* _Exercise brief_
Report how many lines in the records below hold the word "yellow". Add nothing to the number.

* _Data for the task_
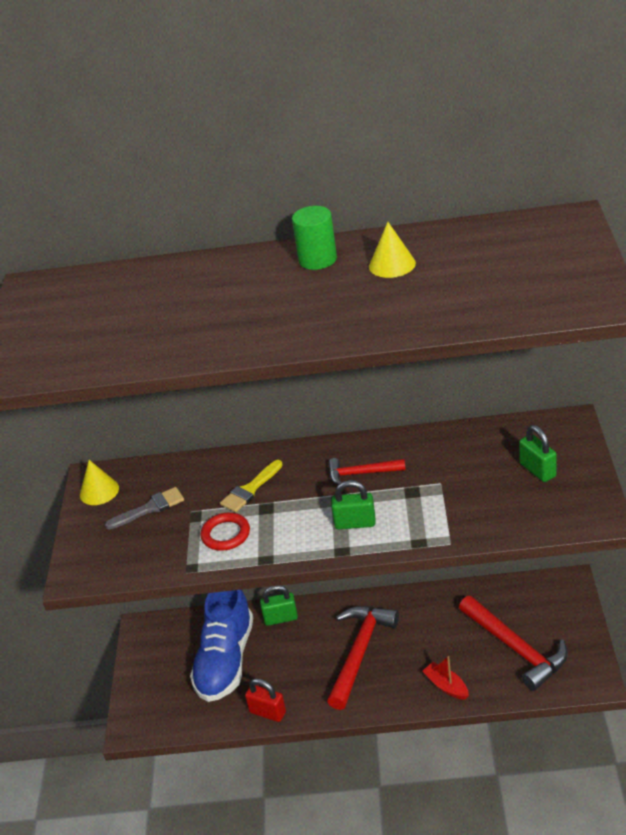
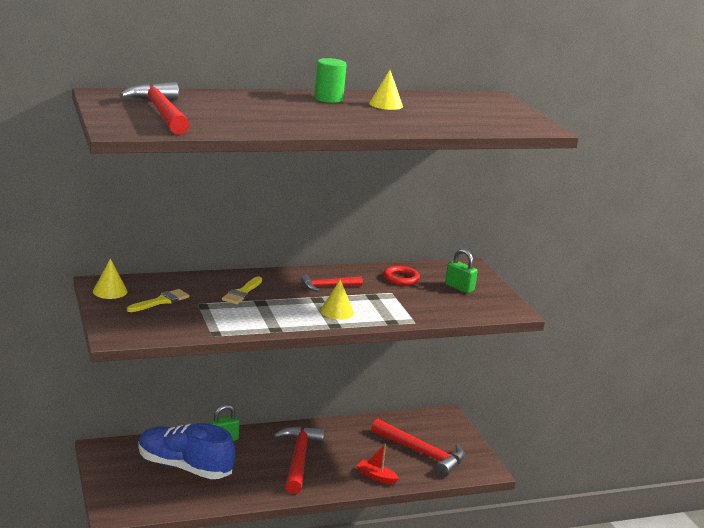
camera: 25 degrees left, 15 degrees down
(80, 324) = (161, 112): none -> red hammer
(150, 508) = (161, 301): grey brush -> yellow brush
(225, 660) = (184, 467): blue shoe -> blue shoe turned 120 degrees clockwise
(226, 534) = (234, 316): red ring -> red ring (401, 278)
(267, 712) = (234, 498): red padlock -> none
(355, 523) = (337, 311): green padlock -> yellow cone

==

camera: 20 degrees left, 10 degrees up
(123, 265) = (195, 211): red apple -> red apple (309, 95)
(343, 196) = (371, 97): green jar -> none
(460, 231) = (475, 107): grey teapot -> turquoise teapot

* _Reply to the task_
2